> What to produce:
Your task is to restate exactly the lines from the one holding "brown hexagon: (315, 183)" to the end of the entries below, inclusive.

> Provided information:
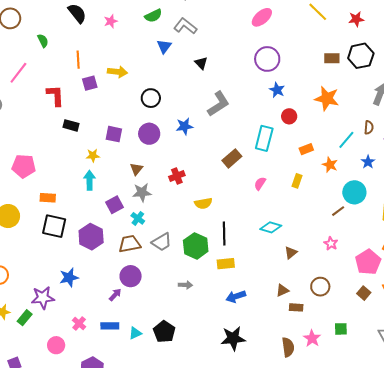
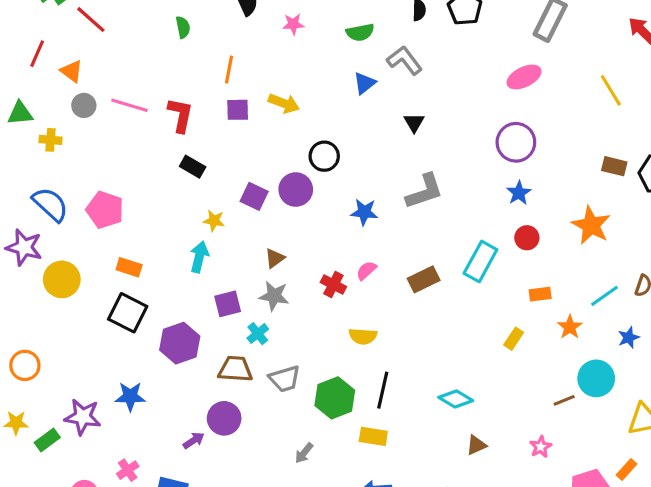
pink line: (18, 73) -> (129, 105), moved, turned 55
purple circle: (149, 134) -> (296, 190), moved
red cross: (177, 176) -> (333, 285), turned 35
pink semicircle: (260, 184) -> (366, 270), moved
gray arrow: (185, 285) -> (304, 453), turned 112

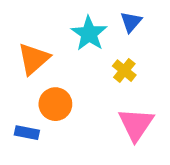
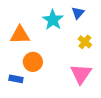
orange triangle: (34, 59) -> (20, 35), turned 40
yellow cross: (124, 71) -> (85, 42), moved

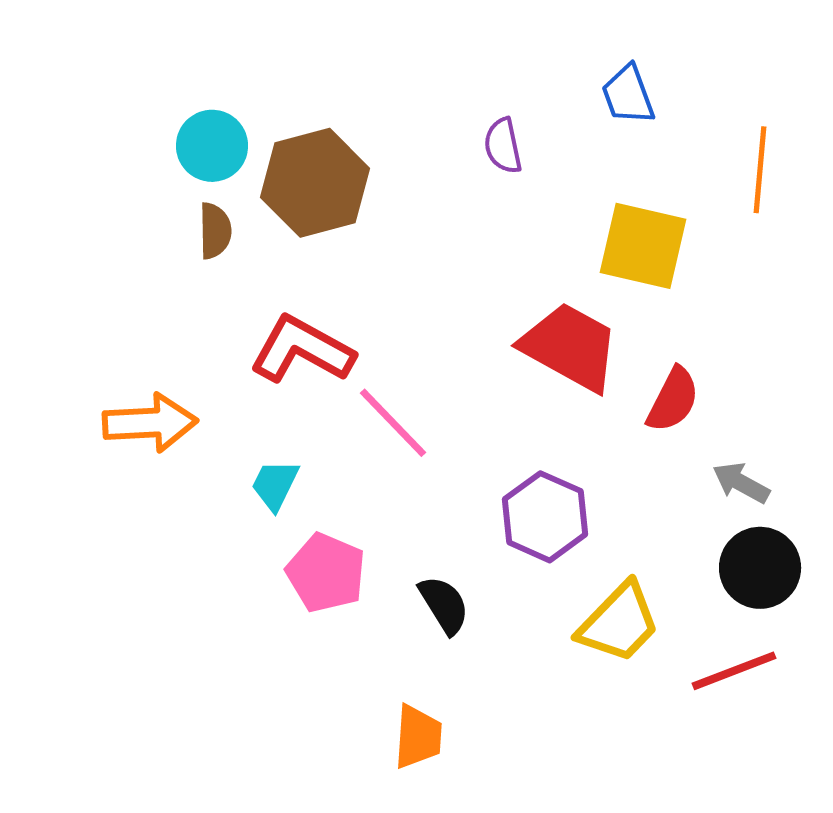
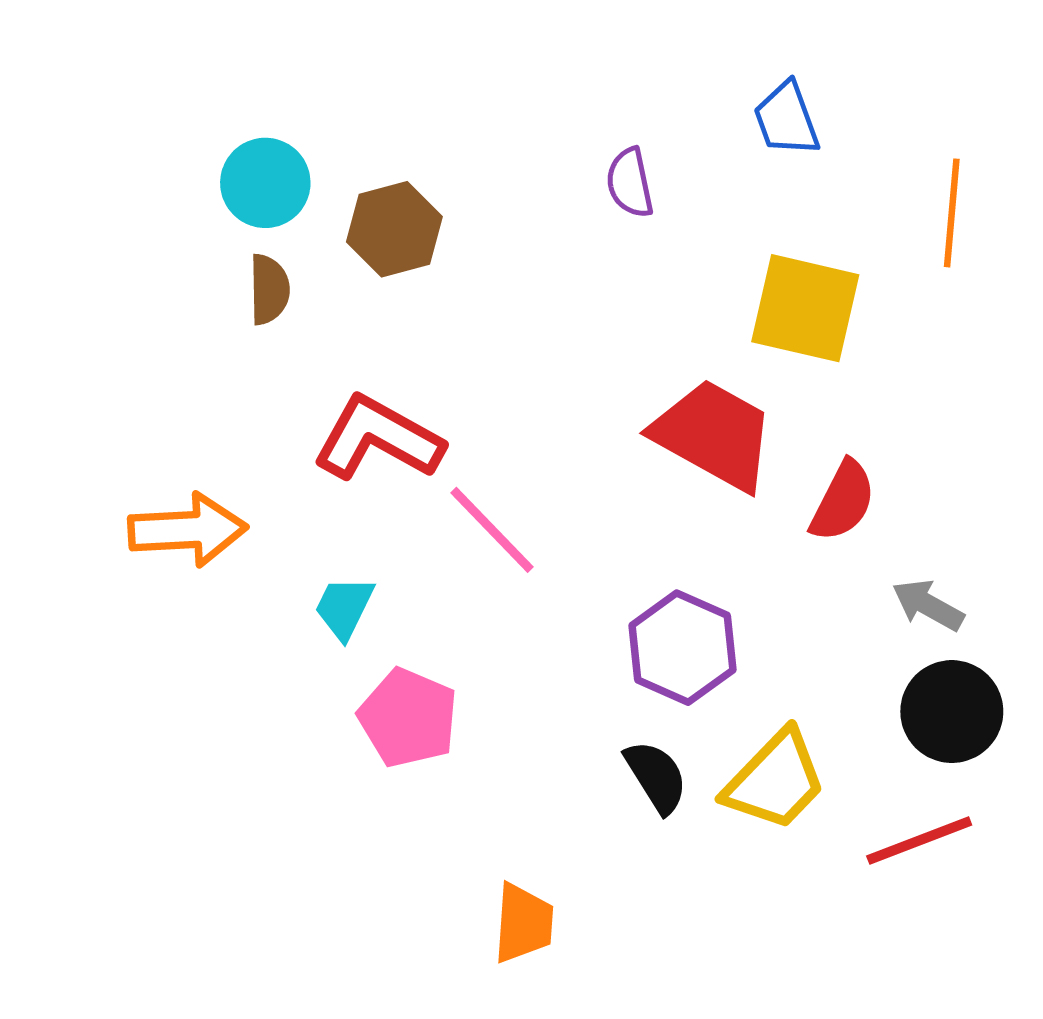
brown hexagon: (315, 183) -> (394, 229), size x0.7
black semicircle: (444, 605) -> (656, 777), moved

> Answer for this exercise:
brown hexagon: (315, 183) -> (394, 229), size x0.7
black semicircle: (444, 605) -> (656, 777), moved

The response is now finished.